* THE TASK
Transcribe, word for word and without additions, each line below from the one containing "cyan brick C4:D5" through the one containing "lime round brick I3:J4", both ends included.

* DATA FOR THIS TASK

+ + + + +

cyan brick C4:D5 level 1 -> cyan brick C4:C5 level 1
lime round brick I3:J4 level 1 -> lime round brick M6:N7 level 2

+ + + + +

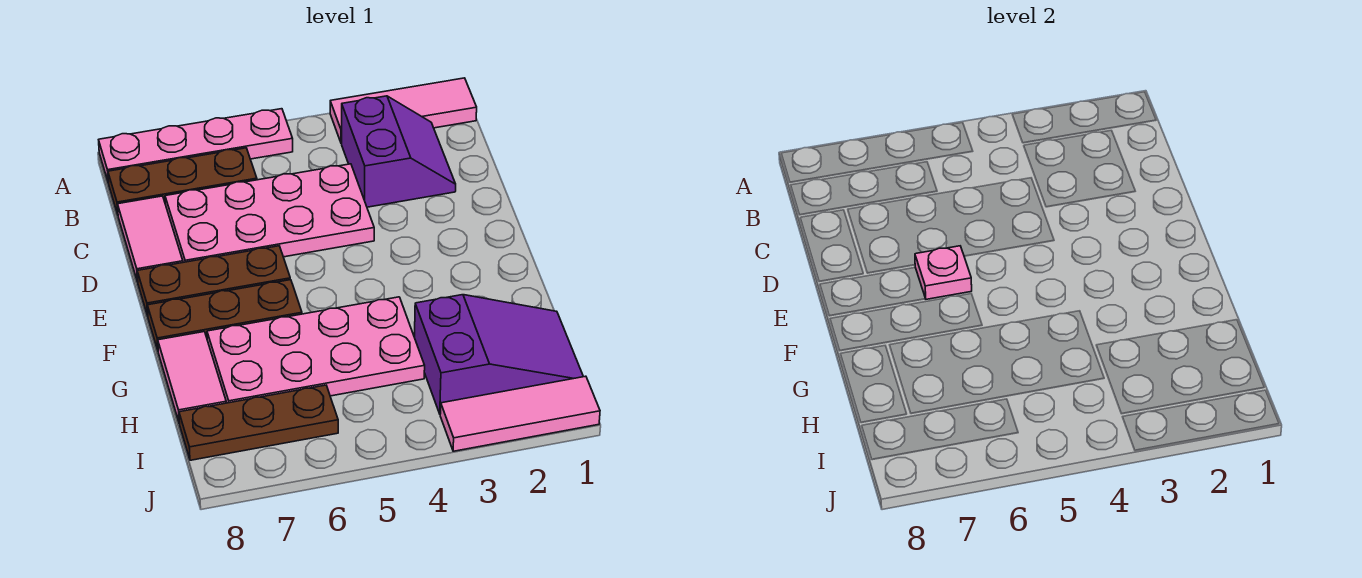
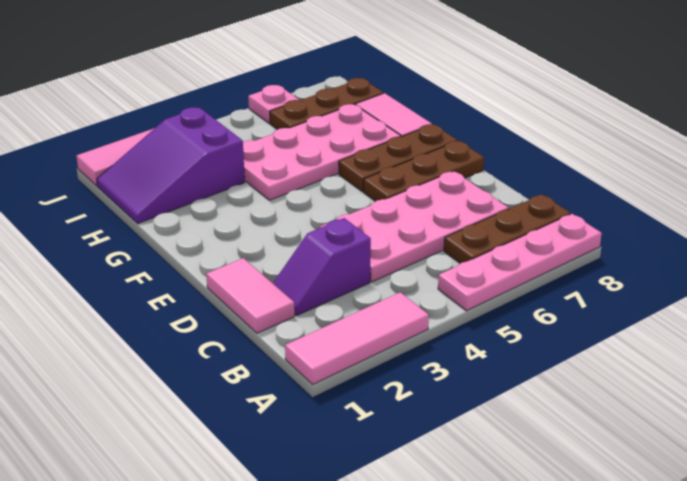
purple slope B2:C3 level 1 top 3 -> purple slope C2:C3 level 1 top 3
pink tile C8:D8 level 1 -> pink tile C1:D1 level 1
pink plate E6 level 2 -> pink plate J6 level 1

+ + + + +

* COMPLETED TASK
cyan brick C4:D5 level 1 -> cyan brick C4:C5 level 1
lime round brick I3:J4 level 1 -> lime round brick M6:N7 level 2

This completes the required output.